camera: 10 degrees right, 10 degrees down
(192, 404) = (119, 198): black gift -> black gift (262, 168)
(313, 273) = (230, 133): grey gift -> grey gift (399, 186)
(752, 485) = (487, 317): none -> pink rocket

==

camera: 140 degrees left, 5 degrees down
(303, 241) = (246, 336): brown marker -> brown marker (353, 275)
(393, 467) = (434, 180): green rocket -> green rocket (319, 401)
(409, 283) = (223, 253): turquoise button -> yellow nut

* WORK TO BE COMPLETED: Everything above from the line containing "(313, 273) = (230, 133): grey" down to the line containing "(752, 485) = (487, 317): none -> pink rocket" should be copied exactly, both end lines included, and nothing else.

* PROBLEM SOLUTION:
(313, 273) = (230, 133): grey gift -> grey gift (399, 186)
(752, 485) = (487, 317): none -> pink rocket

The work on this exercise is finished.